▶ [WHAT YOU SHOULD DO] In the entries below, find the line with "R8: 56k (OUT2, U3/in-) -> 56k (U3/in-, VO2)" and the line with "SW101: switch (5V, N1) -> none"; give again those lines and every line between them, exactly.

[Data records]

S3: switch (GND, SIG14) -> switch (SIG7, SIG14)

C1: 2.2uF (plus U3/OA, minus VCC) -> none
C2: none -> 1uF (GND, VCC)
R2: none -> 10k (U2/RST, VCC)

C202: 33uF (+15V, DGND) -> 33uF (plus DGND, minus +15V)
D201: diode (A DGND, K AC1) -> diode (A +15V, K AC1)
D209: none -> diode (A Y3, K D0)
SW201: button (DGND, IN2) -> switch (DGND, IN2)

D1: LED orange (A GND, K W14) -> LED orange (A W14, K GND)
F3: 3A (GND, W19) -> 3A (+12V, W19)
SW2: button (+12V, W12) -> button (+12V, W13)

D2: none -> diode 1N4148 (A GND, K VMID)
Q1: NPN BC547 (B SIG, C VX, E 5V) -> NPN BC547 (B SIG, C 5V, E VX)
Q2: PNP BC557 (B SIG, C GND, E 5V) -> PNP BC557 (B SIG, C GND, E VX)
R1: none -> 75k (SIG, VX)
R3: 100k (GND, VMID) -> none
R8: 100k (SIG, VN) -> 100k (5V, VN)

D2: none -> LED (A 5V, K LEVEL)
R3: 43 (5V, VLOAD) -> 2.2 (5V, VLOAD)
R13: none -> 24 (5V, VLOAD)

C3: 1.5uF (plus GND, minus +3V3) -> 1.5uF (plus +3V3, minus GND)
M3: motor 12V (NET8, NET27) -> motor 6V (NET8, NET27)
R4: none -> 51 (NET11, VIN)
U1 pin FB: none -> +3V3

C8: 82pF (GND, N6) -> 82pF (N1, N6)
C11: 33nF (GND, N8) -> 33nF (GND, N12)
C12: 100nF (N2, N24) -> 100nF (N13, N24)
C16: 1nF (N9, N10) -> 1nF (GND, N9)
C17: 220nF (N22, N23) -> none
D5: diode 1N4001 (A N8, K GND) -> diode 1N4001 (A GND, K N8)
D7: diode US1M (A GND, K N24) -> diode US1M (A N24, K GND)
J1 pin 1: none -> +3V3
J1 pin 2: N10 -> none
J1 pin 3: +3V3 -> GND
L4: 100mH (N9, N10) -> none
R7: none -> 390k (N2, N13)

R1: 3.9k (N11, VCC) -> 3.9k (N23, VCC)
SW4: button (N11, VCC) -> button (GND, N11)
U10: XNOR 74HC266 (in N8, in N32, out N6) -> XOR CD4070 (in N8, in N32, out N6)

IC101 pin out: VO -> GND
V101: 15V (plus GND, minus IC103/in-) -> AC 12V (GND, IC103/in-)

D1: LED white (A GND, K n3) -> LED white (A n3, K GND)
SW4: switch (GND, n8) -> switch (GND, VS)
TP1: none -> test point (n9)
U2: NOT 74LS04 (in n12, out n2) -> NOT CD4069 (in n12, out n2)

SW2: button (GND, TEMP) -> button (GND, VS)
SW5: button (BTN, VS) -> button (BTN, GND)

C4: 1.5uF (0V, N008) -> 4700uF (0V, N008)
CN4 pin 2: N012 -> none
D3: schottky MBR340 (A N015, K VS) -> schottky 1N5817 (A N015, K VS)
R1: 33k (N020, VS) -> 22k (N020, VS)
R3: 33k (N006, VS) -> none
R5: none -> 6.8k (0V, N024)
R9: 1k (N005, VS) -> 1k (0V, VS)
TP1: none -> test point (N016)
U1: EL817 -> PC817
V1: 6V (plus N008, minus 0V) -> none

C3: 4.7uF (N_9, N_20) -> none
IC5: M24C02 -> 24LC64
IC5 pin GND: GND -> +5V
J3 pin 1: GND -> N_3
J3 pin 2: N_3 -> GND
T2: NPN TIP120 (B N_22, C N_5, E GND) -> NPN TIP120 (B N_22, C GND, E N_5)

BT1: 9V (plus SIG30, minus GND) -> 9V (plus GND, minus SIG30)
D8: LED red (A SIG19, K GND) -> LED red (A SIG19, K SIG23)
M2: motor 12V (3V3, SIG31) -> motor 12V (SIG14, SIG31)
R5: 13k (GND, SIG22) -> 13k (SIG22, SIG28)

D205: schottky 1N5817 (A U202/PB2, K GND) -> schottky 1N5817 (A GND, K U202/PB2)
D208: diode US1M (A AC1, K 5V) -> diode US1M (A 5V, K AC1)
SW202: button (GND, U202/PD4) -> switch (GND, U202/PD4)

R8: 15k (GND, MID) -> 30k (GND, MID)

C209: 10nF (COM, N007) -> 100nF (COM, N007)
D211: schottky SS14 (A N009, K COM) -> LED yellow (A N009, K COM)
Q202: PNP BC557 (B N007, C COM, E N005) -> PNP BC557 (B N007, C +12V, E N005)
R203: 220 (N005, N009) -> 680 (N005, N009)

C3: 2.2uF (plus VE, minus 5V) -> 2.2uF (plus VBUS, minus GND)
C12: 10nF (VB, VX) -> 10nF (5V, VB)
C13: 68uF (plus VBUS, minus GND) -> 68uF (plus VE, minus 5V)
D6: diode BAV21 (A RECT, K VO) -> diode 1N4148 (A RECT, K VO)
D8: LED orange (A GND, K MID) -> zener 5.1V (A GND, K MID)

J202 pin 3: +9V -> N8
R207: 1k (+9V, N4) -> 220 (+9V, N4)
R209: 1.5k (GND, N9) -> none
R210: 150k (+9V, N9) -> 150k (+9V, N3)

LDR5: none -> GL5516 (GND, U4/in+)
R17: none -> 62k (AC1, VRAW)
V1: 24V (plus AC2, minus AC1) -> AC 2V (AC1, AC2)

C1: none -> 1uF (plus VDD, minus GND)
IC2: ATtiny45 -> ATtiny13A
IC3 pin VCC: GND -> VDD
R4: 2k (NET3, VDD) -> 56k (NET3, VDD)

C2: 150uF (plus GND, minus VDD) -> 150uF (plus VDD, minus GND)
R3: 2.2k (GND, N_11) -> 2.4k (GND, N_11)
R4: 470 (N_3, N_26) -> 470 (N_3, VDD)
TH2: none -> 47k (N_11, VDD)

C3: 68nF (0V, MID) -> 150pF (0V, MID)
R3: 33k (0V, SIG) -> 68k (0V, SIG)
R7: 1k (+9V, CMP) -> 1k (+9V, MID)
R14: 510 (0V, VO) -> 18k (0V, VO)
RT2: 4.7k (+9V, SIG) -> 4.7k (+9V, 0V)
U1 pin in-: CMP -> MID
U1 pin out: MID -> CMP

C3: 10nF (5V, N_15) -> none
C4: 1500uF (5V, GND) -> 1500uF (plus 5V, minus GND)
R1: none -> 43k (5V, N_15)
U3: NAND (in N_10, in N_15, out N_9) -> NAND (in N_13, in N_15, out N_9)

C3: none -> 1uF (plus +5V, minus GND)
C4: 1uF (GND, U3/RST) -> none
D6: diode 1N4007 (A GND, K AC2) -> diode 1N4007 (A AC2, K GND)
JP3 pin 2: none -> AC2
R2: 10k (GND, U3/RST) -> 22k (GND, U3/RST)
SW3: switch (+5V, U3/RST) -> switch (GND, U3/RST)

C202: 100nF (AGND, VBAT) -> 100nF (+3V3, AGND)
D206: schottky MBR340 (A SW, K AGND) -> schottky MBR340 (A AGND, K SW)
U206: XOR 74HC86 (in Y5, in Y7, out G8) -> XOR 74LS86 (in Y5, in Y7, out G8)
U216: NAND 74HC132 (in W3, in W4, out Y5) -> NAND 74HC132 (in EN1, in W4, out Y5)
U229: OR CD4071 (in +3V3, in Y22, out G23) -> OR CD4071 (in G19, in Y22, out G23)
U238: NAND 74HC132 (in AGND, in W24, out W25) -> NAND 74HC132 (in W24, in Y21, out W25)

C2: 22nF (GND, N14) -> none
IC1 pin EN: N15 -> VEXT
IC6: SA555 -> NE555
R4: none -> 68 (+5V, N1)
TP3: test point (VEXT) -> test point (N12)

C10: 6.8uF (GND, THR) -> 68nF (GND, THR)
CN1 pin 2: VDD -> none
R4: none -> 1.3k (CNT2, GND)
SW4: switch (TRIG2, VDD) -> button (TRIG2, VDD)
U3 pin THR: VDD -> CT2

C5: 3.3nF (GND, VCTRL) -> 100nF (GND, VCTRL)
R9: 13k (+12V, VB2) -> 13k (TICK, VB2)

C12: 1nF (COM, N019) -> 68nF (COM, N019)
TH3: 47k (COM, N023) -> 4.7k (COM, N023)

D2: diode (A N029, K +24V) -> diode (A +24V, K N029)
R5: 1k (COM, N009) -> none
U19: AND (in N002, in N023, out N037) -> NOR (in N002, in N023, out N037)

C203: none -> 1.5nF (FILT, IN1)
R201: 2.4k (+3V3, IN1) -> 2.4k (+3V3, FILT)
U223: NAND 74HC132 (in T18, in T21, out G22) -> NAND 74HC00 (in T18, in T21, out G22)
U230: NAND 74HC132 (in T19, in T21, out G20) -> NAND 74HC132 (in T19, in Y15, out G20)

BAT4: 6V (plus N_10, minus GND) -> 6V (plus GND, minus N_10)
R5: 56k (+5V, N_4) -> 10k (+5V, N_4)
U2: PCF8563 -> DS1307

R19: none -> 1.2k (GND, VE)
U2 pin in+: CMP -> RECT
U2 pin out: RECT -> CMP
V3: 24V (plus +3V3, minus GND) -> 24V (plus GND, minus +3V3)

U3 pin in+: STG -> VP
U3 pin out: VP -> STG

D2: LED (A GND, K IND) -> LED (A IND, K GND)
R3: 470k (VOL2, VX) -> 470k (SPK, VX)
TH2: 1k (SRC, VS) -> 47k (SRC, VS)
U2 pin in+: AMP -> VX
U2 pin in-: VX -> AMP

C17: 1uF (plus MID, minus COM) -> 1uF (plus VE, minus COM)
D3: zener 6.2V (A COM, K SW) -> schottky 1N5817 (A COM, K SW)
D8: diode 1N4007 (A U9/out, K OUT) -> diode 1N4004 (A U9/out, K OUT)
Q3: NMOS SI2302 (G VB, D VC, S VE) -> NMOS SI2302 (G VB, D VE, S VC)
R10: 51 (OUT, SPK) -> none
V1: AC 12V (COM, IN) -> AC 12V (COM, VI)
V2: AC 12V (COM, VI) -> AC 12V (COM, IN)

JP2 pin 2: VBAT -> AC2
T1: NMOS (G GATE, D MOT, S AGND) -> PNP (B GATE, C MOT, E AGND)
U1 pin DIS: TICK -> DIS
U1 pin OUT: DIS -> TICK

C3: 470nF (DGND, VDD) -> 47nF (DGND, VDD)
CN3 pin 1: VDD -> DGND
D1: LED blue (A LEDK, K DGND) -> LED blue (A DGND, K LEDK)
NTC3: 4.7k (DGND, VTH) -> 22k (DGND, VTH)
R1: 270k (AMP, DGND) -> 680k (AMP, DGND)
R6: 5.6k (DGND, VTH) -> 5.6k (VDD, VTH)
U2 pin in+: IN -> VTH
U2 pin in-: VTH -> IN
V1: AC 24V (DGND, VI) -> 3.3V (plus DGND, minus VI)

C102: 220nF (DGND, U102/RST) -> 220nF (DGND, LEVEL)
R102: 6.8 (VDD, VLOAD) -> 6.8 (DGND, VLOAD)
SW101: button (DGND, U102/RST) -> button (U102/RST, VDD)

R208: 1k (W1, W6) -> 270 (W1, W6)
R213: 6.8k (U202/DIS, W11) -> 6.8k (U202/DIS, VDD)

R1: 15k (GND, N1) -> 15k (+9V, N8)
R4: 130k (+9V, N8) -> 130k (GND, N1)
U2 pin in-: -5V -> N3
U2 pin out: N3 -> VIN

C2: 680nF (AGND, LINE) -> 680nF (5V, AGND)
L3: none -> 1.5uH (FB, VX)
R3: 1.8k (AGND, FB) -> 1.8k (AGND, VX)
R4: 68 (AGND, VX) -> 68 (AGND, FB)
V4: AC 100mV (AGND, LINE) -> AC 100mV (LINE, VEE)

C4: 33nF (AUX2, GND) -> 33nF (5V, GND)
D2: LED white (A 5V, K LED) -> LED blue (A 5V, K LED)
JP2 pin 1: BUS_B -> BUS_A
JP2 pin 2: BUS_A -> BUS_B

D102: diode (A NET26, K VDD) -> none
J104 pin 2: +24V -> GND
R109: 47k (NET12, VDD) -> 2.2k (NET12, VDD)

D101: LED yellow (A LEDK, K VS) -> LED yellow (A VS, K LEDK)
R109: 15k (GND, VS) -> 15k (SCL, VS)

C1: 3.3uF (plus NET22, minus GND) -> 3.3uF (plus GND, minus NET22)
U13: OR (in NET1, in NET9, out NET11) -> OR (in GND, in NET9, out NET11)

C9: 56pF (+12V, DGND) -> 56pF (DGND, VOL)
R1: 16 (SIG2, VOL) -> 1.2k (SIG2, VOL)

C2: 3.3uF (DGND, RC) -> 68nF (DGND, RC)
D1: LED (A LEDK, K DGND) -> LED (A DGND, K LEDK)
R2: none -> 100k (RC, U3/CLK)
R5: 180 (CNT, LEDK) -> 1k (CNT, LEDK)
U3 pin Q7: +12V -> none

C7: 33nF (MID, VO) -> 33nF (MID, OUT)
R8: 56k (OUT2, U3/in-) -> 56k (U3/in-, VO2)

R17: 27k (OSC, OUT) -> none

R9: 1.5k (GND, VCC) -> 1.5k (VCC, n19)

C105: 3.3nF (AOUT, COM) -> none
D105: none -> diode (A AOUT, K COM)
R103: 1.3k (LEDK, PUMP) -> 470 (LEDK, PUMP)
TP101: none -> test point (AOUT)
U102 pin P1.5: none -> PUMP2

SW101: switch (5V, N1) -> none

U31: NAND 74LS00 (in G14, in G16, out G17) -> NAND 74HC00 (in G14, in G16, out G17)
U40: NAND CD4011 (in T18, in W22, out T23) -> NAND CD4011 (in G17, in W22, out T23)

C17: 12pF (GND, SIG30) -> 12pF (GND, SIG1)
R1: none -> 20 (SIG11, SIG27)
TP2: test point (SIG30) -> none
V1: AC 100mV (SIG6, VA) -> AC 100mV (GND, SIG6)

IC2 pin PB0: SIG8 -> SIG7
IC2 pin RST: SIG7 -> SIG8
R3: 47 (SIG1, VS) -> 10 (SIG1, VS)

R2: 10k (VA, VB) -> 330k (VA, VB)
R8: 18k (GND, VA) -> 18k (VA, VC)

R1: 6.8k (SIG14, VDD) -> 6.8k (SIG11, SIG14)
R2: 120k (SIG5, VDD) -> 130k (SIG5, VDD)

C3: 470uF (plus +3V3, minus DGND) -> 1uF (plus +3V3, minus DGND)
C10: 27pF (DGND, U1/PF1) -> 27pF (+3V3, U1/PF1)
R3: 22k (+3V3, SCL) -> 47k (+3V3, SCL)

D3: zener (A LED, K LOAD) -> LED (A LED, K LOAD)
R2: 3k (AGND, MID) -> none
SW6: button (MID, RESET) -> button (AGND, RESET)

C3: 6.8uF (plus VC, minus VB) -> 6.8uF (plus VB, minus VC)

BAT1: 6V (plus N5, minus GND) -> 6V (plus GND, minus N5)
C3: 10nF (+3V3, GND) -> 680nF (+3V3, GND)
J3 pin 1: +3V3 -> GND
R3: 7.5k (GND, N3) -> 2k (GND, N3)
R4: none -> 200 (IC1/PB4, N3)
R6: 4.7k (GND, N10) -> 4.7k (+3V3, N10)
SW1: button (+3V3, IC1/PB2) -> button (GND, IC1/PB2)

▶ [SOLUTION BELOW]
R8: 56k (OUT2, U3/in-) -> 56k (U3/in-, VO2)

R17: 27k (OSC, OUT) -> none

R9: 1.5k (GND, VCC) -> 1.5k (VCC, n19)

C105: 3.3nF (AOUT, COM) -> none
D105: none -> diode (A AOUT, K COM)
R103: 1.3k (LEDK, PUMP) -> 470 (LEDK, PUMP)
TP101: none -> test point (AOUT)
U102 pin P1.5: none -> PUMP2

SW101: switch (5V, N1) -> none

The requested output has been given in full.